─── Data to process
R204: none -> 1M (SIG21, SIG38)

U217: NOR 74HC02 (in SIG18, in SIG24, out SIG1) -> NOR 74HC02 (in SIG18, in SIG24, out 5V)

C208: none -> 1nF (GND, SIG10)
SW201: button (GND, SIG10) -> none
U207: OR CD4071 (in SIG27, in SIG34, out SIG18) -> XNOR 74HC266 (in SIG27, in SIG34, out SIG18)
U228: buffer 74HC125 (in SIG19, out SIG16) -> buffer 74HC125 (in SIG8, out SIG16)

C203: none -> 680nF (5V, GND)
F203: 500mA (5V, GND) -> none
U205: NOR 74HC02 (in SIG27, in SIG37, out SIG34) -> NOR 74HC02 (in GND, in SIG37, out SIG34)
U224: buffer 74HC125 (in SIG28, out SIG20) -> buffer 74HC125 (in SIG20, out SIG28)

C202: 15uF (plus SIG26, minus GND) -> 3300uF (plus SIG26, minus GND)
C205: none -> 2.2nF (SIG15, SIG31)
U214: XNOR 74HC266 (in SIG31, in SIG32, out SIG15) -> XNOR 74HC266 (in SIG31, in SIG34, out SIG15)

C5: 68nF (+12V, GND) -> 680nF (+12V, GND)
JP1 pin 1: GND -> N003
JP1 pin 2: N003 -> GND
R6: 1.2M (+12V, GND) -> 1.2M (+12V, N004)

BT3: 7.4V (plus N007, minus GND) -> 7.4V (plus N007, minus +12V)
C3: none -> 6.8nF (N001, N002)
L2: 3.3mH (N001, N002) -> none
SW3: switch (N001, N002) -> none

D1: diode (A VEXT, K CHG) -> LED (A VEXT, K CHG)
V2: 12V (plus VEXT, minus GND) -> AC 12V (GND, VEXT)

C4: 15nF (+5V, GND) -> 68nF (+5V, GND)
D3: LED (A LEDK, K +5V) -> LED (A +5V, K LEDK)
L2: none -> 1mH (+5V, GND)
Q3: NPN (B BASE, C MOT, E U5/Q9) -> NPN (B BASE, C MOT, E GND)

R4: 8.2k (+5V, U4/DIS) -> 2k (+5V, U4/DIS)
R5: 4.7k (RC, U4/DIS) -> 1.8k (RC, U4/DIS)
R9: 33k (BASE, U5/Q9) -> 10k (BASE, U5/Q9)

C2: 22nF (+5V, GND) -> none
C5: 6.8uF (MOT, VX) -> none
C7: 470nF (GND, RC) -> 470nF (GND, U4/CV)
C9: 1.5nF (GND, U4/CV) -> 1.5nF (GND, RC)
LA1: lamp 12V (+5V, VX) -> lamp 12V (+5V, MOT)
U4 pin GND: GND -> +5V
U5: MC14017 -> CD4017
──────
- The problem -
The listing must be repeated in full, with nothing altered.

- Finished task -
R204: none -> 1M (SIG21, SIG38)

U217: NOR 74HC02 (in SIG18, in SIG24, out SIG1) -> NOR 74HC02 (in SIG18, in SIG24, out 5V)

C208: none -> 1nF (GND, SIG10)
SW201: button (GND, SIG10) -> none
U207: OR CD4071 (in SIG27, in SIG34, out SIG18) -> XNOR 74HC266 (in SIG27, in SIG34, out SIG18)
U228: buffer 74HC125 (in SIG19, out SIG16) -> buffer 74HC125 (in SIG8, out SIG16)

C203: none -> 680nF (5V, GND)
F203: 500mA (5V, GND) -> none
U205: NOR 74HC02 (in SIG27, in SIG37, out SIG34) -> NOR 74HC02 (in GND, in SIG37, out SIG34)
U224: buffer 74HC125 (in SIG28, out SIG20) -> buffer 74HC125 (in SIG20, out SIG28)

C202: 15uF (plus SIG26, minus GND) -> 3300uF (plus SIG26, minus GND)
C205: none -> 2.2nF (SIG15, SIG31)
U214: XNOR 74HC266 (in SIG31, in SIG32, out SIG15) -> XNOR 74HC266 (in SIG31, in SIG34, out SIG15)

C5: 68nF (+12V, GND) -> 680nF (+12V, GND)
JP1 pin 1: GND -> N003
JP1 pin 2: N003 -> GND
R6: 1.2M (+12V, GND) -> 1.2M (+12V, N004)

BT3: 7.4V (plus N007, minus GND) -> 7.4V (plus N007, minus +12V)
C3: none -> 6.8nF (N001, N002)
L2: 3.3mH (N001, N002) -> none
SW3: switch (N001, N002) -> none

D1: diode (A VEXT, K CHG) -> LED (A VEXT, K CHG)
V2: 12V (plus VEXT, minus GND) -> AC 12V (GND, VEXT)

C4: 15nF (+5V, GND) -> 68nF (+5V, GND)
D3: LED (A LEDK, K +5V) -> LED (A +5V, K LEDK)
L2: none -> 1mH (+5V, GND)
Q3: NPN (B BASE, C MOT, E U5/Q9) -> NPN (B BASE, C MOT, E GND)

R4: 8.2k (+5V, U4/DIS) -> 2k (+5V, U4/DIS)
R5: 4.7k (RC, U4/DIS) -> 1.8k (RC, U4/DIS)
R9: 33k (BASE, U5/Q9) -> 10k (BASE, U5/Q9)

C2: 22nF (+5V, GND) -> none
C5: 6.8uF (MOT, VX) -> none
C7: 470nF (GND, RC) -> 470nF (GND, U4/CV)
C9: 1.5nF (GND, U4/CV) -> 1.5nF (GND, RC)
LA1: lamp 12V (+5V, VX) -> lamp 12V (+5V, MOT)
U4 pin GND: GND -> +5V
U5: MC14017 -> CD4017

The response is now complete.